WHAT TO PRODUCE
From the entries that follow, copy each line containing the word "degrees".

EXERCISE MATERIAL
━━━━━━━━
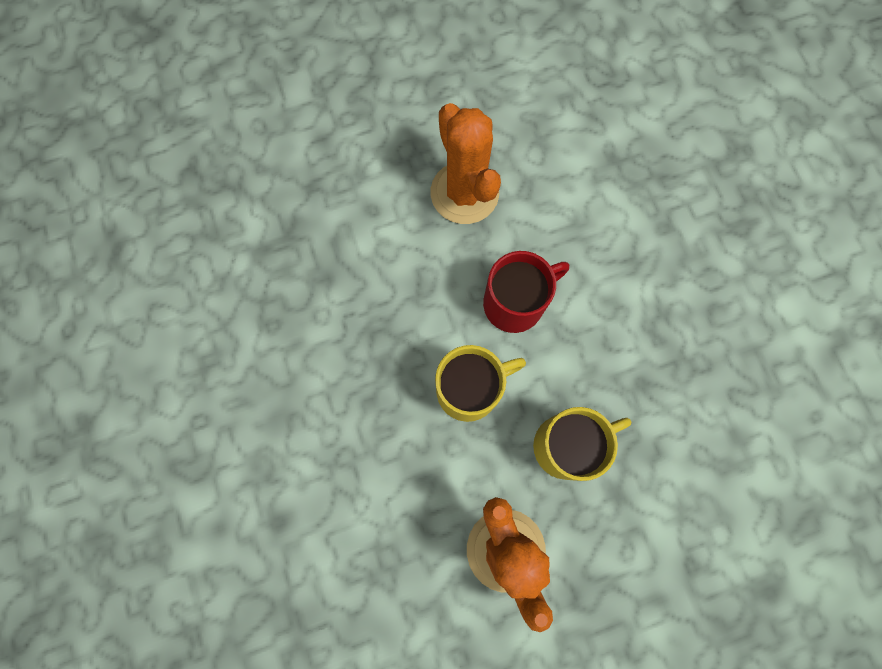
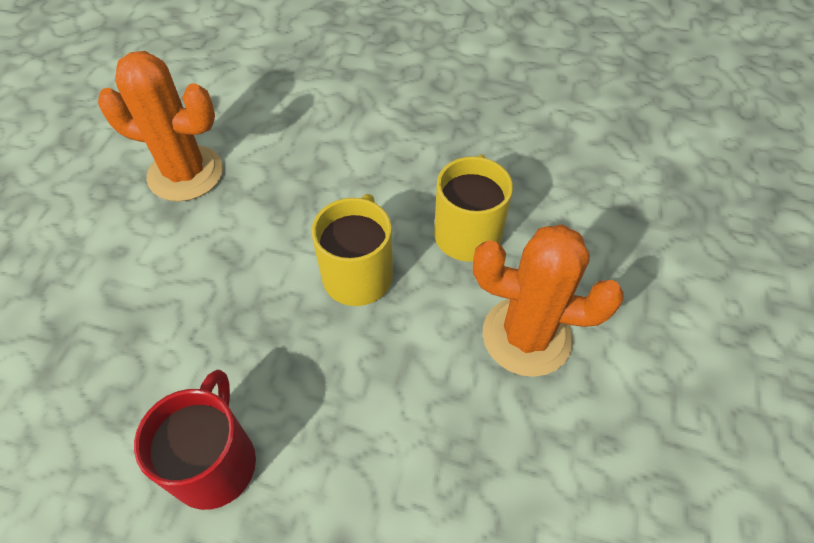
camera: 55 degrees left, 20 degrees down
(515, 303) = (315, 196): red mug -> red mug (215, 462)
━━━━━━━━
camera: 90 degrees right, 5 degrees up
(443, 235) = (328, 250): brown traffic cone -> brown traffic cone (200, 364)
━━━━━━━━
YOUR RESPONSE
camera: 55 degrees left, 20 degrees down
camera: 90 degrees right, 5 degrees up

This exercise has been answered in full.